• **What to work on**
Of the records below, reproduce only the span that opens with the line containing "second_place: [89, 112, 121, 141]" and closes with the last line.

Object matching data
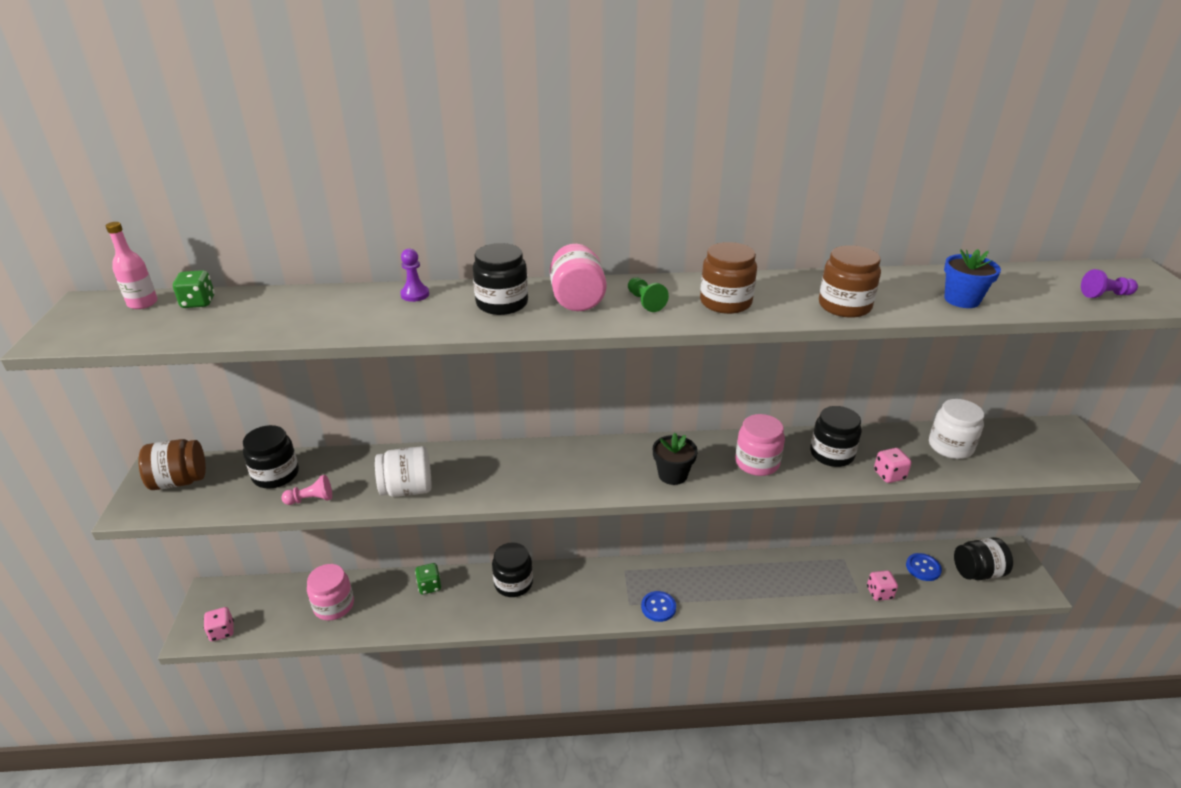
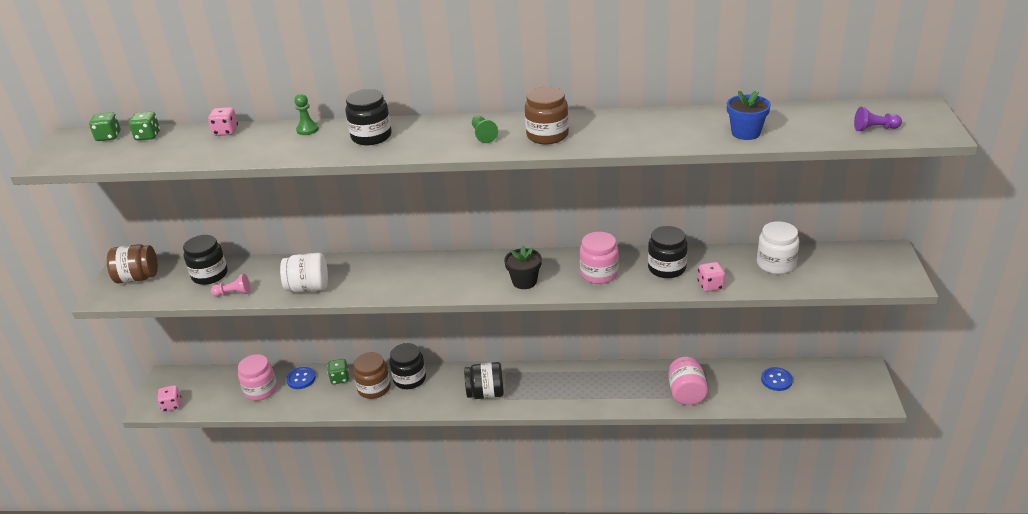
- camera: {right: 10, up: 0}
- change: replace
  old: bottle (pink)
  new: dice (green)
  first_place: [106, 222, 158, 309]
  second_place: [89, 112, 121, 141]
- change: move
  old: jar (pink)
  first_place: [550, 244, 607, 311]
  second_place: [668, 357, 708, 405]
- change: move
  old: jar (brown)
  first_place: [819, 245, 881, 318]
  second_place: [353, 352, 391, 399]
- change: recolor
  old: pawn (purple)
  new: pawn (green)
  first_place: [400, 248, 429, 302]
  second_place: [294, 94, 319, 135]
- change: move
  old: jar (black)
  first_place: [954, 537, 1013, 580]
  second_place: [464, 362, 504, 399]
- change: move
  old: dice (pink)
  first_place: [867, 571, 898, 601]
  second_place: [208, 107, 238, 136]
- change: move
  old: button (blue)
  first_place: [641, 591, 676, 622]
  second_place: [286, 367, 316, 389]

• **Answer space**
  second_place: [89, 112, 121, 141]
- change: move
  old: jar (pink)
  first_place: [550, 244, 607, 311]
  second_place: [668, 357, 708, 405]
- change: move
  old: jar (brown)
  first_place: [819, 245, 881, 318]
  second_place: [353, 352, 391, 399]
- change: recolor
  old: pawn (purple)
  new: pawn (green)
  first_place: [400, 248, 429, 302]
  second_place: [294, 94, 319, 135]
- change: move
  old: jar (black)
  first_place: [954, 537, 1013, 580]
  second_place: [464, 362, 504, 399]
- change: move
  old: dice (pink)
  first_place: [867, 571, 898, 601]
  second_place: [208, 107, 238, 136]
- change: move
  old: button (blue)
  first_place: [641, 591, 676, 622]
  second_place: [286, 367, 316, 389]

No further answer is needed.